TASK STATEMENT: Verbatim, and with nothing else, reproduce the data below from its first line through the line containing "turquoise nut [613,325,663,365]".

*** RECORDS Section Begins ***

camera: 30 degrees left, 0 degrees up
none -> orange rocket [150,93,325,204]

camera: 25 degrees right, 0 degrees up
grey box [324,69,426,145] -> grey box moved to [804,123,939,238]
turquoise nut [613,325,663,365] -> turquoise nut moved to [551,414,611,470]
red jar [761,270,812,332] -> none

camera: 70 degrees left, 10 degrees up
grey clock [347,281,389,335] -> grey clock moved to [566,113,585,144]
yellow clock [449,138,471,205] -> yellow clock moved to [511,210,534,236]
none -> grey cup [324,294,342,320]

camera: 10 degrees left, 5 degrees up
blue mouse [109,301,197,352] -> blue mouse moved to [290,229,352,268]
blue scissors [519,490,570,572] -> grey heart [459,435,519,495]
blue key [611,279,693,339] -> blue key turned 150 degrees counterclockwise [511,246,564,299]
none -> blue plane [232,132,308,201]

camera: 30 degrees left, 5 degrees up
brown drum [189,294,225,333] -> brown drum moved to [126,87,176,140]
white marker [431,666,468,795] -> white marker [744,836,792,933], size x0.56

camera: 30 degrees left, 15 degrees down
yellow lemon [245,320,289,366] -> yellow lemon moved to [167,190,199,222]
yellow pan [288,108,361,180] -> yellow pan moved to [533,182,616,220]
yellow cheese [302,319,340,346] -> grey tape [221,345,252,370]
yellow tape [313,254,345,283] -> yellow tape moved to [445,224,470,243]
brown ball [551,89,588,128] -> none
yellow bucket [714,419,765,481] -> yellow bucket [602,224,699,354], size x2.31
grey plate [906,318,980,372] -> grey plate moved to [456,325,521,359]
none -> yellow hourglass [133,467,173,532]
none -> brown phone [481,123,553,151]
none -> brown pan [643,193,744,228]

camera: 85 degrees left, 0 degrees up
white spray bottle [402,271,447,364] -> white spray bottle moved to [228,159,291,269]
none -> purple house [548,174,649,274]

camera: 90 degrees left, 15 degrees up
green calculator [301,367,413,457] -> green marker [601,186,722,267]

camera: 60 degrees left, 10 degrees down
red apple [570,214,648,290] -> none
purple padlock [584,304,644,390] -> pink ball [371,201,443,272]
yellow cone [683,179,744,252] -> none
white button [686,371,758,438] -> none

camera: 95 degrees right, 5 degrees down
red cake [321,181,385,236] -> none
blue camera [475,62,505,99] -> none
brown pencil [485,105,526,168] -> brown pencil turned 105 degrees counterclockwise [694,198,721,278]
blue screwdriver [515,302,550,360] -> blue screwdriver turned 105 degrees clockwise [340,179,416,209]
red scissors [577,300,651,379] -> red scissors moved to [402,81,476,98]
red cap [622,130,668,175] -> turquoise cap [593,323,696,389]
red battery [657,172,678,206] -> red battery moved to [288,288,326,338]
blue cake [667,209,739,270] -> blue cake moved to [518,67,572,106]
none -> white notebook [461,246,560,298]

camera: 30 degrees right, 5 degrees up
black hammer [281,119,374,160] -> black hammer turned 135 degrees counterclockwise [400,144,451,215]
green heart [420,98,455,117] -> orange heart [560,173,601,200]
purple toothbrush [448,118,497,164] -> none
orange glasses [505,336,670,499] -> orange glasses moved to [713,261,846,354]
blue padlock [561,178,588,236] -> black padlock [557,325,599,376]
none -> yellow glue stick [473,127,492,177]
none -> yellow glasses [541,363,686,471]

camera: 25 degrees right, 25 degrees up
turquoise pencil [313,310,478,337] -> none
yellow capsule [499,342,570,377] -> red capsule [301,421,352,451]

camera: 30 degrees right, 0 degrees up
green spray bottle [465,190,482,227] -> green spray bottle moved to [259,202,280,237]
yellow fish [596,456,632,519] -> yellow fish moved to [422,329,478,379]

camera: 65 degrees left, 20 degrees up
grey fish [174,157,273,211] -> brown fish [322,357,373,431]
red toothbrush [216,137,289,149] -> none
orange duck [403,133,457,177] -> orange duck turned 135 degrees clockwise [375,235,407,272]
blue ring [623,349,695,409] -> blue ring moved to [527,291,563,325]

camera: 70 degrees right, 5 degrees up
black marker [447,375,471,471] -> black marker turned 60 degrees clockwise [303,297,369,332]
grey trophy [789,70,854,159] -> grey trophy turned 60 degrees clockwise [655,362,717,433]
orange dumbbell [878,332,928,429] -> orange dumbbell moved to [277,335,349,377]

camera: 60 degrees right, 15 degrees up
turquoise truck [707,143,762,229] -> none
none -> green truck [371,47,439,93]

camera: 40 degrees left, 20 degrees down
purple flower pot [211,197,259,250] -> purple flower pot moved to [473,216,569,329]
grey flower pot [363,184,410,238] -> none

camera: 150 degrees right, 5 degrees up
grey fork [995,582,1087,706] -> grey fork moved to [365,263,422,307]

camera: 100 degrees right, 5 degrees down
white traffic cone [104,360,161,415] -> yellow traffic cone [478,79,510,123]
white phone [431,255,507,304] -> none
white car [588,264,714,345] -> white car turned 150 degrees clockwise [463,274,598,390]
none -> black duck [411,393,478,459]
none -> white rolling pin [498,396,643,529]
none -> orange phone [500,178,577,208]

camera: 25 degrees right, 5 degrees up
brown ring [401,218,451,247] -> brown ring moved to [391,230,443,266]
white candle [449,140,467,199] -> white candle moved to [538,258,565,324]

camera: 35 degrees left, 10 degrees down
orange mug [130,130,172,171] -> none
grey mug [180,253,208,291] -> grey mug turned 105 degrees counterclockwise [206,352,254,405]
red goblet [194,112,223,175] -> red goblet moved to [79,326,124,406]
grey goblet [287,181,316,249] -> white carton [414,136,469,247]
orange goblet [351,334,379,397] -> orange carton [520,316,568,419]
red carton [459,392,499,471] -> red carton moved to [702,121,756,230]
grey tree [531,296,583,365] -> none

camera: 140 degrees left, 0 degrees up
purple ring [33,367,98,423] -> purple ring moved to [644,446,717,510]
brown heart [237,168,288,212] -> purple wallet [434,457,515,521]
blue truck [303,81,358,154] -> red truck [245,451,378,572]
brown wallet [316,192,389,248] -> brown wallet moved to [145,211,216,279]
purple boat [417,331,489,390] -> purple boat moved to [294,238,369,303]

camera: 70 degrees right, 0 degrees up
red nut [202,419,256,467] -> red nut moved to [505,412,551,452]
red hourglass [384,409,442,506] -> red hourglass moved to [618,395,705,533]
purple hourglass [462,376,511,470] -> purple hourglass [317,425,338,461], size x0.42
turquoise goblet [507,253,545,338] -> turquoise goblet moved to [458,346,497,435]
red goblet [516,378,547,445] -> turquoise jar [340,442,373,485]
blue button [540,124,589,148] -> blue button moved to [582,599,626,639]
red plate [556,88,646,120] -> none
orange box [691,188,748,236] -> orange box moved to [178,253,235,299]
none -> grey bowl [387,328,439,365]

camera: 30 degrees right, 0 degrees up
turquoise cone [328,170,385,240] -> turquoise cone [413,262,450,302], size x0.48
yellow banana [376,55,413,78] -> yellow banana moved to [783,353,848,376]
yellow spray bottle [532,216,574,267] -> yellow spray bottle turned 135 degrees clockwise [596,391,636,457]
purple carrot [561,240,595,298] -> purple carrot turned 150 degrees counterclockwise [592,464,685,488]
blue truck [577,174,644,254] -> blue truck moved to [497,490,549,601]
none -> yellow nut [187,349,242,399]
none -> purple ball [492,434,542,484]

*** RECORDS Section Ends ***

RESPONSE AREA:
camera: 30 degrees left, 0 degrees up
none -> orange rocket [150,93,325,204]

camera: 25 degrees right, 0 degrees up
grey box [324,69,426,145] -> grey box moved to [804,123,939,238]
turquoise nut [613,325,663,365] -> turquoise nut moved to [551,414,611,470]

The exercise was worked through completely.